* What is being asked *
Please copy the items below word for word, beginning at their first line and stopping after the line that contains "Correct, velvet bow tie at center is located".

* Material to process *
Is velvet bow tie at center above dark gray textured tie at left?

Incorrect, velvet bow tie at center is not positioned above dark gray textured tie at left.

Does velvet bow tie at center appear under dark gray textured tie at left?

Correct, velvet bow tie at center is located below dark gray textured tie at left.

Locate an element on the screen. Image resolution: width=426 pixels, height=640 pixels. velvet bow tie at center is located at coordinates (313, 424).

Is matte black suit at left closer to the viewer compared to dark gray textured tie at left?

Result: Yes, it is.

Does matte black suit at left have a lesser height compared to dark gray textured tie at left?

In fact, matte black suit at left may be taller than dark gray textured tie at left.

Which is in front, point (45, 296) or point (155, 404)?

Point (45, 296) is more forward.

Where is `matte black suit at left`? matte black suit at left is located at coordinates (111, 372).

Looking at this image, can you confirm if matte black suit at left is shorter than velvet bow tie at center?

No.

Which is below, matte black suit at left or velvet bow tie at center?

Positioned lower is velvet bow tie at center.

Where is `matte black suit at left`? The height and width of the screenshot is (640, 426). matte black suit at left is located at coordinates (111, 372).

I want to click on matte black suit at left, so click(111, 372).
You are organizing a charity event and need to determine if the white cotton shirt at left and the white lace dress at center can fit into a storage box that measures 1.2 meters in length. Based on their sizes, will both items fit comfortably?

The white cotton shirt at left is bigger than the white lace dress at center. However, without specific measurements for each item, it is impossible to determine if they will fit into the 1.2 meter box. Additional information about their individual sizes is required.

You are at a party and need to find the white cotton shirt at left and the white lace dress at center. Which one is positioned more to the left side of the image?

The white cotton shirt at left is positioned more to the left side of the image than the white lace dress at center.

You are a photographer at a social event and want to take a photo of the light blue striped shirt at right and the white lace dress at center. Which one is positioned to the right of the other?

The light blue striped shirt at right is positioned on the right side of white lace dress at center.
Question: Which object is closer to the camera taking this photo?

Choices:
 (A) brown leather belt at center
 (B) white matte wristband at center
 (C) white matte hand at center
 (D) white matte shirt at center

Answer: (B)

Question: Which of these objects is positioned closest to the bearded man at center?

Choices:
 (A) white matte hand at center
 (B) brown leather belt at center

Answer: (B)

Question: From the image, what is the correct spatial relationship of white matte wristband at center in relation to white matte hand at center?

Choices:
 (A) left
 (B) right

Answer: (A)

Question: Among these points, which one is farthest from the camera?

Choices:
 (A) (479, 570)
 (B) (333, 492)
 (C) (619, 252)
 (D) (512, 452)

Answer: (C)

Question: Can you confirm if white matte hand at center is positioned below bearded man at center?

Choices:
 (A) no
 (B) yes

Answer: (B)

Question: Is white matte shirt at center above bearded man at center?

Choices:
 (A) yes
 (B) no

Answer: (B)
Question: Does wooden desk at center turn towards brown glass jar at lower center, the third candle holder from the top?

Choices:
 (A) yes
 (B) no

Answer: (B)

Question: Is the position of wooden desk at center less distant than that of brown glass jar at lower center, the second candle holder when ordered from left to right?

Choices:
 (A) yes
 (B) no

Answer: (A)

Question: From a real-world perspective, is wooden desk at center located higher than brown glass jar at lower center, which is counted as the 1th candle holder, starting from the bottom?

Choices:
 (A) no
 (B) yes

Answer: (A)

* Finished answer *
Is velvet bow tie at center above dark gray textured tie at left?

Incorrect, velvet bow tie at center is not positioned above dark gray textured tie at left.

Does velvet bow tie at center appear under dark gray textured tie at left?

Correct, velvet bow tie at center is located below dark gray textured tie at left.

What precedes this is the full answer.